Instructions for the task. Your copy should match the entries below exactly, apart from the images.
*** Opening Information given ***
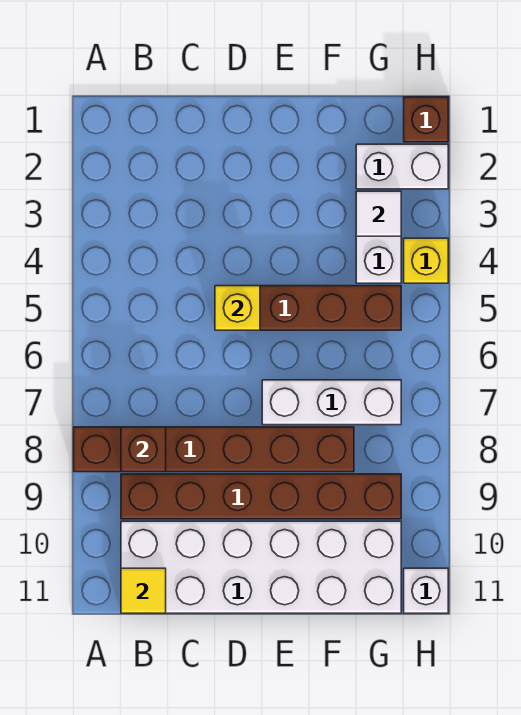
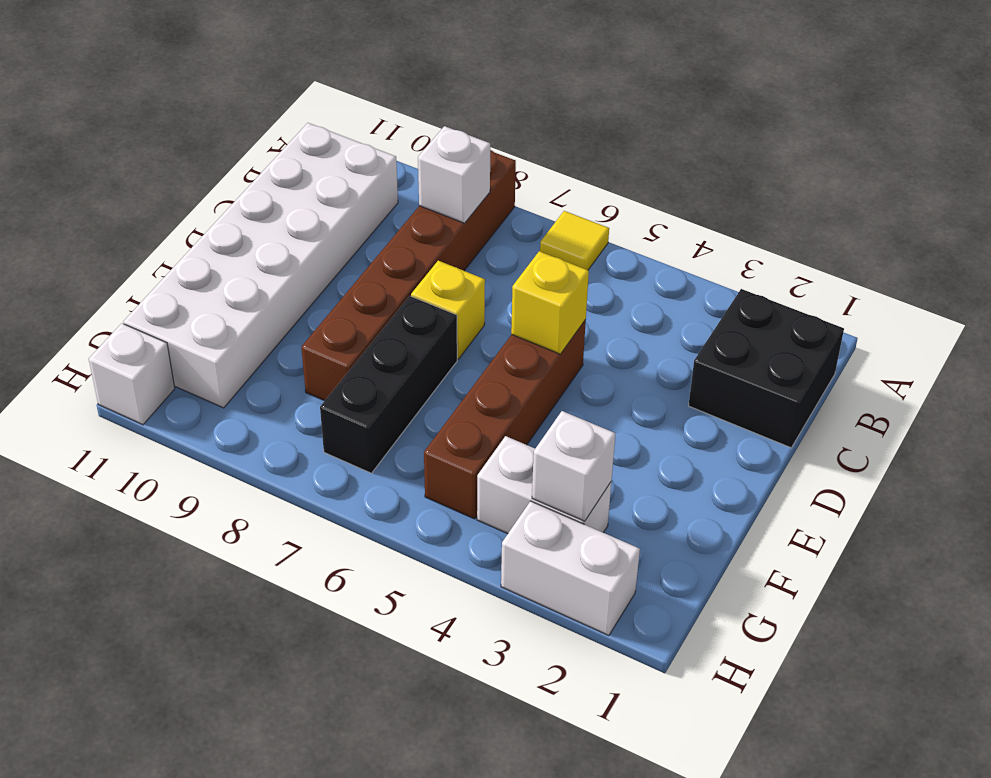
none -> black brick B1:C2 level 1
brown brick B8 level 2 -> white brick B8 level 2
brown brick B9:G9 level 1 -> none
yellow tile B11 level 2 -> yellow tile A6 level 1
white brick E7:G7 level 1 -> black brick E7:G7 level 1
white brick G2:H2 level 1 -> white brick H2:H3 level 1
white tile G3 level 2 -> white brick G3 level 2
brown brick H1 level 1 -> none
yellow brick H4 level 1 -> yellow brick D7 level 1

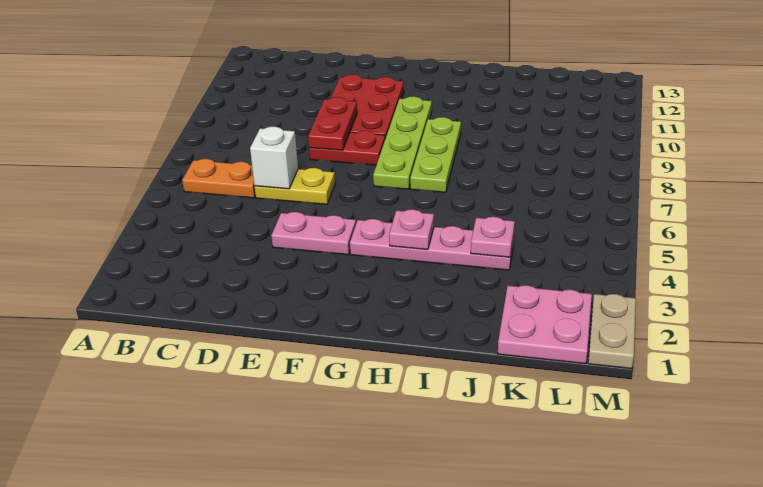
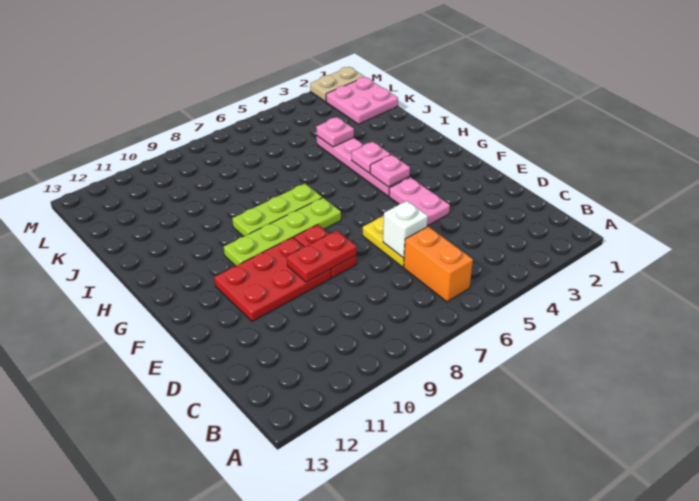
orange plate B6:C6 level 1 -> orange brick B6:C6 level 1
none -> pink plate G4 level 2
*** Closing Information given ***
Result of this task.
none -> black brick B1:C2 level 1
brown brick B8 level 2 -> white brick B8 level 2
brown brick B9:G9 level 1 -> none
yellow tile B11 level 2 -> yellow tile A6 level 1
white brick E7:G7 level 1 -> black brick E7:G7 level 1
white brick G2:H2 level 1 -> white brick H2:H3 level 1
white tile G3 level 2 -> white brick G3 level 2
brown brick H1 level 1 -> none
yellow brick H4 level 1 -> yellow brick D7 level 1

orange plate B6:C6 level 1 -> orange brick B6:C6 level 1
none -> pink plate G4 level 2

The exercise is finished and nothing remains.